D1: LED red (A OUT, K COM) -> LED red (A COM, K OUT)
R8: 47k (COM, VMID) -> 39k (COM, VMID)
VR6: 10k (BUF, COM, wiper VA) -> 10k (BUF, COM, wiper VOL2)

═══

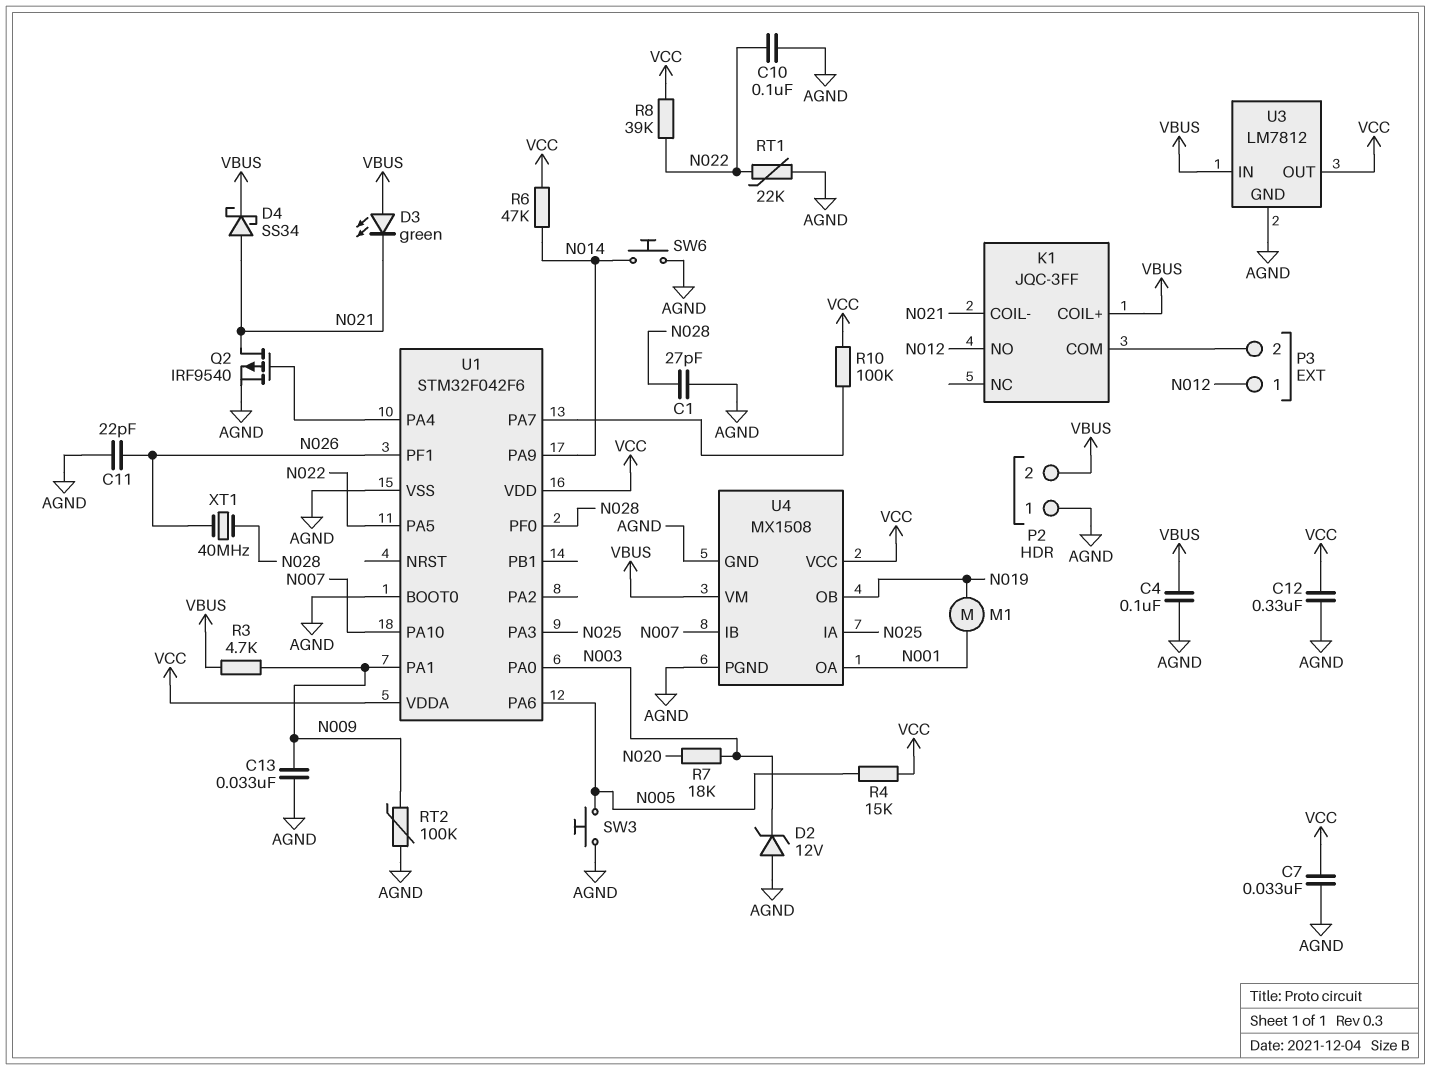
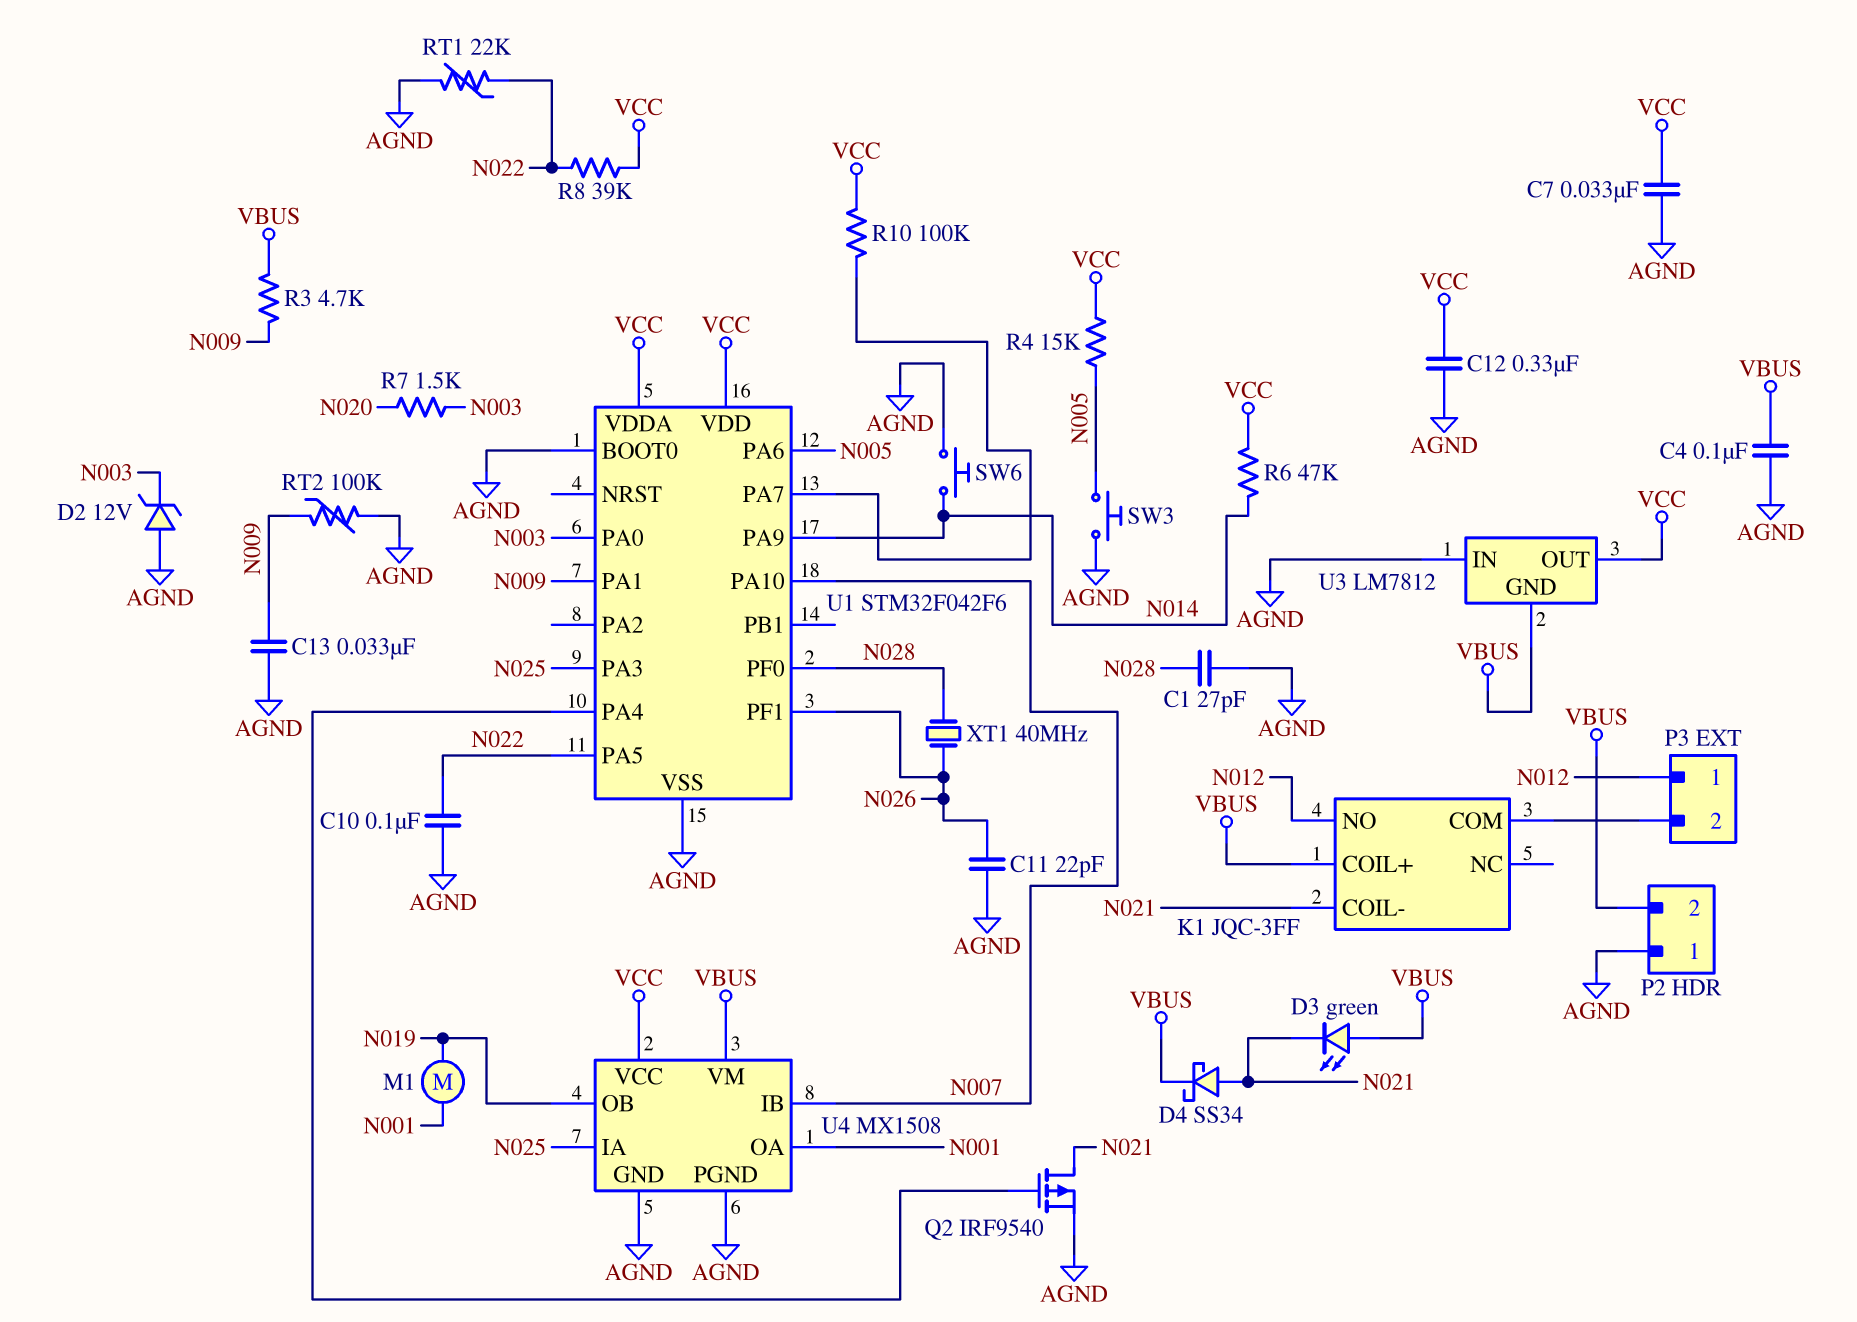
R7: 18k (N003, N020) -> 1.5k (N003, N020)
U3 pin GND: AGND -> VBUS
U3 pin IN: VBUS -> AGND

═══

→ What the task requires:
Among the lines of the listing above, which ones contain the word "VBUS"? Show them.

→ Answer box:
U3 pin GND: AGND -> VBUS
U3 pin IN: VBUS -> AGND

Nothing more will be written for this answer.